Segment Open

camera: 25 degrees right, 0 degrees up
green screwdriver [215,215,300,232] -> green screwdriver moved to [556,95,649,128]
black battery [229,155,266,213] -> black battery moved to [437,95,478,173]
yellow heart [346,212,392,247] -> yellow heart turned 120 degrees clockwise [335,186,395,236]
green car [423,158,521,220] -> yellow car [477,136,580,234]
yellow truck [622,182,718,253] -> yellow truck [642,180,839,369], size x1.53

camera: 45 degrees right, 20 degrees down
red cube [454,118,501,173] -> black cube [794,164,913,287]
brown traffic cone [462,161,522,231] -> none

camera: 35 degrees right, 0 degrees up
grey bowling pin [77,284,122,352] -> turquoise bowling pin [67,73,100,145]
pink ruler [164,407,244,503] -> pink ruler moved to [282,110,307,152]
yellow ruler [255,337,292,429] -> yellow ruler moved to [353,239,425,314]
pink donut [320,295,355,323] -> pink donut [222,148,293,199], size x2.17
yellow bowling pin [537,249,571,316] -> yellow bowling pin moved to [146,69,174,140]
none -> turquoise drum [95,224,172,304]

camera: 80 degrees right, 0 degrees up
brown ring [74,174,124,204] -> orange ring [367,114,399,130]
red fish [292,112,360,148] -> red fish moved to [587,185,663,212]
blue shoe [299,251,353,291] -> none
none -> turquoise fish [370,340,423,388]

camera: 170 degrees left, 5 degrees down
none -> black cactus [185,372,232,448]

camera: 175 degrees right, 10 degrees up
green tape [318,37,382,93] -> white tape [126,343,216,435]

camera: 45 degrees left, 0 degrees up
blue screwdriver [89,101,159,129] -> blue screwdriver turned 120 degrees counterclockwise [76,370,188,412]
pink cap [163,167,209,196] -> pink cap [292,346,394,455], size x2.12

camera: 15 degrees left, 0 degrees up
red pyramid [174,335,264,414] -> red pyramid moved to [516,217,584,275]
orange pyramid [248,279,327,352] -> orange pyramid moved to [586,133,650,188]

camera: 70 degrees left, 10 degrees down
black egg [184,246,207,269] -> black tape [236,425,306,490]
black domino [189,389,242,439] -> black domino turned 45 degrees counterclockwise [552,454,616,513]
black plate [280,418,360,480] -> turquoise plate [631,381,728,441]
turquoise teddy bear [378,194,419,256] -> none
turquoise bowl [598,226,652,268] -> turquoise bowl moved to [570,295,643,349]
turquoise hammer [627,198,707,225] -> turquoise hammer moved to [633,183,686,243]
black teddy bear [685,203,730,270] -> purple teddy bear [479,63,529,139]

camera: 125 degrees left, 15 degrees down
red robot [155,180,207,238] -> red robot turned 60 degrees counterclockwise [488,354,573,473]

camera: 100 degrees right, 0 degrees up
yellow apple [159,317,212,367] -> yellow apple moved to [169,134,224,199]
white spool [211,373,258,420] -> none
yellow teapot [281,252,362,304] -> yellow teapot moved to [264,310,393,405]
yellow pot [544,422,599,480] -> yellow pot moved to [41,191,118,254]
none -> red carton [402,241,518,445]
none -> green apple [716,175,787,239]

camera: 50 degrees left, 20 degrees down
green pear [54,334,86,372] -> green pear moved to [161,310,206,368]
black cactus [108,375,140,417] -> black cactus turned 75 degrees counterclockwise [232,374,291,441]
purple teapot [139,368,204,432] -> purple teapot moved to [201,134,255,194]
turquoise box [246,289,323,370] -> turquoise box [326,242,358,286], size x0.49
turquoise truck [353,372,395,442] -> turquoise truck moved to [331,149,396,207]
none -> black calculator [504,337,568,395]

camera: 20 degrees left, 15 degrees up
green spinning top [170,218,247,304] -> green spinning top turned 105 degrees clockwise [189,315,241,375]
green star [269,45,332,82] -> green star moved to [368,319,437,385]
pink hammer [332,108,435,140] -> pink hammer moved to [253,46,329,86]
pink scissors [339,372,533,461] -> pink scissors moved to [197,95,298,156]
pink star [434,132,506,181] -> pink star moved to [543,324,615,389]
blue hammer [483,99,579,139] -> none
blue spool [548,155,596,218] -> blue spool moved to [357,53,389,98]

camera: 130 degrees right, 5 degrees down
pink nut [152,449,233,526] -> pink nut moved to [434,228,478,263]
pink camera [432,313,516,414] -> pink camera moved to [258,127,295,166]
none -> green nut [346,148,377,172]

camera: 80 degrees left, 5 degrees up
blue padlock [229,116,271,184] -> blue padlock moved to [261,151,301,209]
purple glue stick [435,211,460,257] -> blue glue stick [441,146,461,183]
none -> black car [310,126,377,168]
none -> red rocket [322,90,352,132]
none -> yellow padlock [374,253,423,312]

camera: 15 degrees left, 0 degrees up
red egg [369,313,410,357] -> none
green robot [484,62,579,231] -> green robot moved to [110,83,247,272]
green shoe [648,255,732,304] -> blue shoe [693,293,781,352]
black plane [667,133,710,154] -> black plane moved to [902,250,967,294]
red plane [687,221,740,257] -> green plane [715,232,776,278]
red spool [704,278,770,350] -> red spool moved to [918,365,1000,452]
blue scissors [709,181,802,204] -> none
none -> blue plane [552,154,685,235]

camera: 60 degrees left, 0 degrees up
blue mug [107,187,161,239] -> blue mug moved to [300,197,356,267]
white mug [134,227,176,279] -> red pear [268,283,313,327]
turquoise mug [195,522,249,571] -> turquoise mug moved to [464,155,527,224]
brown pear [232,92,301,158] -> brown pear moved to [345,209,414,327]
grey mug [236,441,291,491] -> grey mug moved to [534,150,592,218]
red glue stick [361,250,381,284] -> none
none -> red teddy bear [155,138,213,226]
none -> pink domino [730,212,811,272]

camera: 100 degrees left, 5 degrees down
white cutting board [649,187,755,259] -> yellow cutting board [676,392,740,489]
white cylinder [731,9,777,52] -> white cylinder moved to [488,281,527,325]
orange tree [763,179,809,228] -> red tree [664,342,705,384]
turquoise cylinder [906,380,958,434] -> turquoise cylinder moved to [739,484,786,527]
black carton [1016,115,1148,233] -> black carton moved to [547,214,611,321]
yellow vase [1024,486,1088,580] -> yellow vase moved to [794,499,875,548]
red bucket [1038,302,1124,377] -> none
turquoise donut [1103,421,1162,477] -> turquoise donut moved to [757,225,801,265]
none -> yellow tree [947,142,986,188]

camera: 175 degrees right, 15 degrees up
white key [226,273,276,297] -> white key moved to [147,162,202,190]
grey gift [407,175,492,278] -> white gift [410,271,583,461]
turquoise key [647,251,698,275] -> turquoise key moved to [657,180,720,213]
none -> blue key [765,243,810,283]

Segment Closed

> **To do**
Give the number of lines in the listing that contain the word "green", leaving out all other words.

> **Your solution**
11